=== Records for this exercise ===
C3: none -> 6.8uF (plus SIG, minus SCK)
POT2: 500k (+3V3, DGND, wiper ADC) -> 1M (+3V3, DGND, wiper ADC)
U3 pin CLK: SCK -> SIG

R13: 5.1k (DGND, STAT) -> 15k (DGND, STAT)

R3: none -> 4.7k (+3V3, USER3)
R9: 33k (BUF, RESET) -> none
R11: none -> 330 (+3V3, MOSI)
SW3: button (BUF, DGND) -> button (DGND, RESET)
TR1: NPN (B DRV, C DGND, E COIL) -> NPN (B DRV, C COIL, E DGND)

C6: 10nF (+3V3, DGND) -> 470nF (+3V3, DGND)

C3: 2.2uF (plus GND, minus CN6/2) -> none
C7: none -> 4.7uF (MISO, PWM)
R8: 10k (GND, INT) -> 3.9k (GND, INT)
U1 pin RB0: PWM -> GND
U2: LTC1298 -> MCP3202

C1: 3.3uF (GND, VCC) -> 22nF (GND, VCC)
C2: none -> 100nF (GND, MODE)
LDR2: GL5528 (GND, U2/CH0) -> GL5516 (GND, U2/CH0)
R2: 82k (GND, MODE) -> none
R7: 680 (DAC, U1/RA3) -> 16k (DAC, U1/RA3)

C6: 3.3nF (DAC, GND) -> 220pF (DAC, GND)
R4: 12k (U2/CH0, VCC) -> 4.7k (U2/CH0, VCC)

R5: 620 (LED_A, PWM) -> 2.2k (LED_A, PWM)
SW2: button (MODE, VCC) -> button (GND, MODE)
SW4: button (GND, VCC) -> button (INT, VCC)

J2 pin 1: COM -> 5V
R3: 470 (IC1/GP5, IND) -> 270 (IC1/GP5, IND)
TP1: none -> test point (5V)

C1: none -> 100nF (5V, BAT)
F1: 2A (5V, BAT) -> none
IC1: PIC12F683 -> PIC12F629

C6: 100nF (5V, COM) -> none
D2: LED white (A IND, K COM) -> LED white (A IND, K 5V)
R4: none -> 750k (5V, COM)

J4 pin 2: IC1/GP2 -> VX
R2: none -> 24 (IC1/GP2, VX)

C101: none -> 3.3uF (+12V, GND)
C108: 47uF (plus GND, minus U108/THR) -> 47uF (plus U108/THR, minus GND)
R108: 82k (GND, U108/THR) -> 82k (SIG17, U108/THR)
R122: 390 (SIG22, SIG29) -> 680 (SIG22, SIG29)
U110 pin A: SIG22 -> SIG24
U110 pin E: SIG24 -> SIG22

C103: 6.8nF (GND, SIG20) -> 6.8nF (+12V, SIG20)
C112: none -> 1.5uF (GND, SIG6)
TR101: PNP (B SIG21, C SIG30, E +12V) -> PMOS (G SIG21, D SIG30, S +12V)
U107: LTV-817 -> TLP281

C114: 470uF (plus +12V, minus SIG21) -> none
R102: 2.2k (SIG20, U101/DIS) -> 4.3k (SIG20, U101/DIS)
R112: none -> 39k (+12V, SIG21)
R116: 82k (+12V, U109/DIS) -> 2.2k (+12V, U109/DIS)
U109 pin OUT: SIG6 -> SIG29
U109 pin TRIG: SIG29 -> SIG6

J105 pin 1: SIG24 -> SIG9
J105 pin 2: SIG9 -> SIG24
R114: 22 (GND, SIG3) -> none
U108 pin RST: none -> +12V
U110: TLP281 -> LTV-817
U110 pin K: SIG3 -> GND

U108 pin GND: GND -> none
===
Output consists of exactly the lines from the one containing "C6: 100nF (5V, COM) -> none" to the end of the records above, retyped without change and with nothing extra.

C6: 100nF (5V, COM) -> none
D2: LED white (A IND, K COM) -> LED white (A IND, K 5V)
R4: none -> 750k (5V, COM)

J4 pin 2: IC1/GP2 -> VX
R2: none -> 24 (IC1/GP2, VX)

C101: none -> 3.3uF (+12V, GND)
C108: 47uF (plus GND, minus U108/THR) -> 47uF (plus U108/THR, minus GND)
R108: 82k (GND, U108/THR) -> 82k (SIG17, U108/THR)
R122: 390 (SIG22, SIG29) -> 680 (SIG22, SIG29)
U110 pin A: SIG22 -> SIG24
U110 pin E: SIG24 -> SIG22

C103: 6.8nF (GND, SIG20) -> 6.8nF (+12V, SIG20)
C112: none -> 1.5uF (GND, SIG6)
TR101: PNP (B SIG21, C SIG30, E +12V) -> PMOS (G SIG21, D SIG30, S +12V)
U107: LTV-817 -> TLP281

C114: 470uF (plus +12V, minus SIG21) -> none
R102: 2.2k (SIG20, U101/DIS) -> 4.3k (SIG20, U101/DIS)
R112: none -> 39k (+12V, SIG21)
R116: 82k (+12V, U109/DIS) -> 2.2k (+12V, U109/DIS)
U109 pin OUT: SIG6 -> SIG29
U109 pin TRIG: SIG29 -> SIG6

J105 pin 1: SIG24 -> SIG9
J105 pin 2: SIG9 -> SIG24
R114: 22 (GND, SIG3) -> none
U108 pin RST: none -> +12V
U110: TLP281 -> LTV-817
U110 pin K: SIG3 -> GND

U108 pin GND: GND -> none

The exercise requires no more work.